With pictures removed, output every record below exactly as written.
---*---
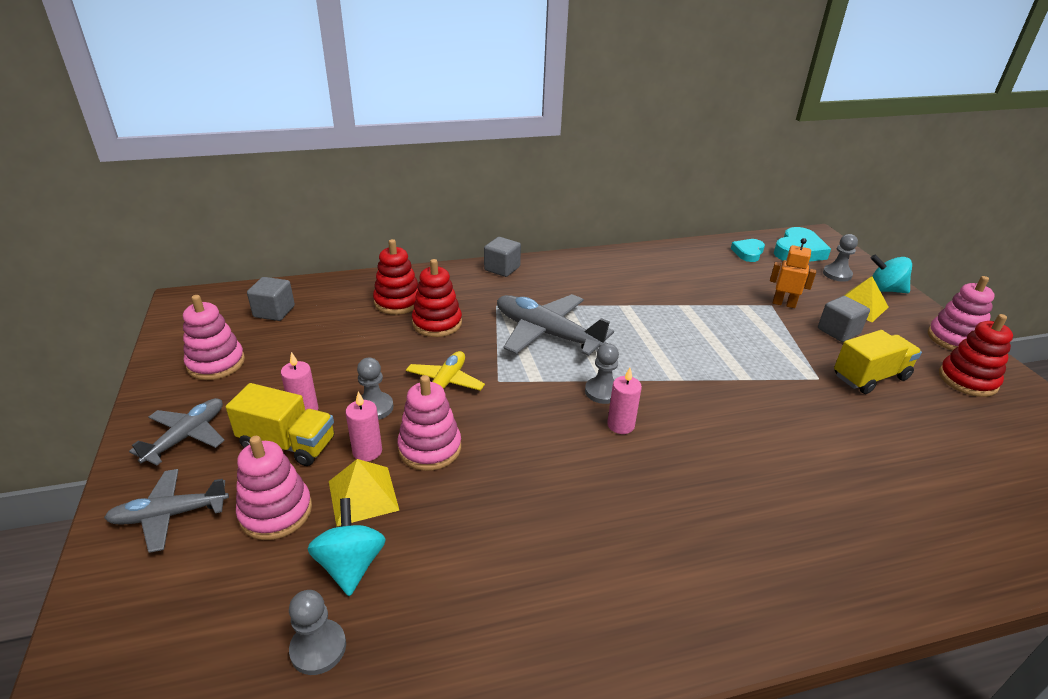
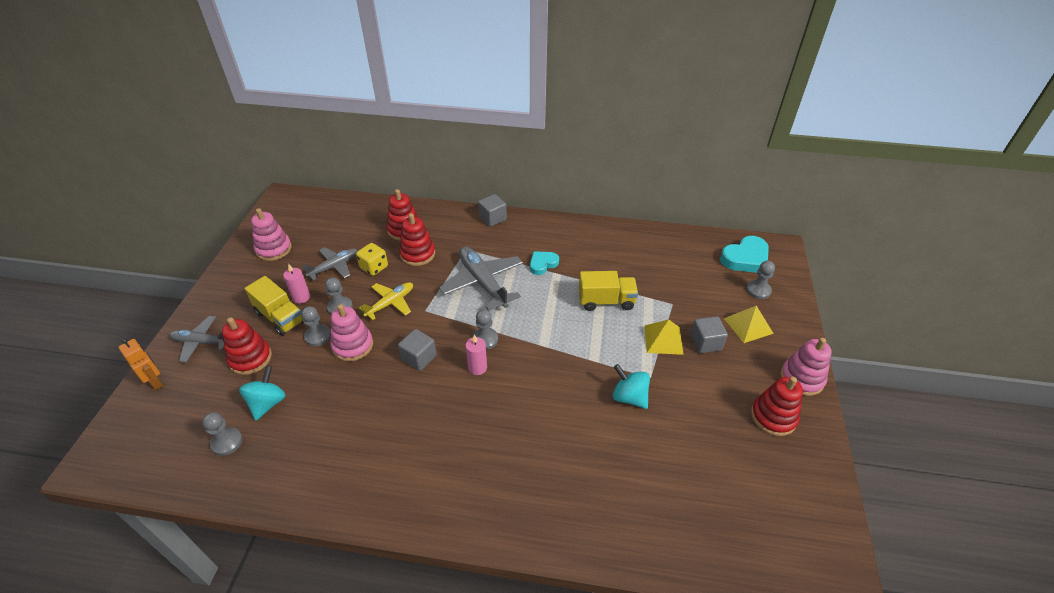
camera: 25 degrees right, 10 degrees up
(187, 436) = (233, 295): grey plane -> grey plane (334, 267)
(274, 312) = (326, 218): grey cube -> grey cube (419, 358)
(276, 512) = (250, 358): pink stacking toy -> red stacking toy
(363, 495) = (298, 364): yellow pyramid -> yellow pyramid (663, 339)
(367, 451) = (318, 336): pink candle -> grey pawn
(388, 350) = (374, 267): none -> yellow dice
(748, 252) = (698, 249): turquoise heart -> turquoise heart (542, 264)
(784, 304) = (684, 306): orange robot -> orange robot (155, 382)
(870, 377) = (692, 389): yellow truck -> yellow truck (606, 301)
(885, 290) = (787, 316): turquoise spinning top -> turquoise spinning top (629, 397)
---*---
_TASK RESPONSE_
camera: 25 degrees right, 10 degrees up
(187, 436) = (233, 295): grey plane -> grey plane (334, 267)
(274, 312) = (326, 218): grey cube -> grey cube (419, 358)
(276, 512) = (250, 358): pink stacking toy -> red stacking toy
(363, 495) = (298, 364): yellow pyramid -> yellow pyramid (663, 339)
(367, 451) = (318, 336): pink candle -> grey pawn
(388, 350) = (374, 267): none -> yellow dice
(748, 252) = (698, 249): turquoise heart -> turquoise heart (542, 264)
(784, 304) = (684, 306): orange robot -> orange robot (155, 382)
(870, 377) = (692, 389): yellow truck -> yellow truck (606, 301)
(885, 290) = (787, 316): turquoise spinning top -> turquoise spinning top (629, 397)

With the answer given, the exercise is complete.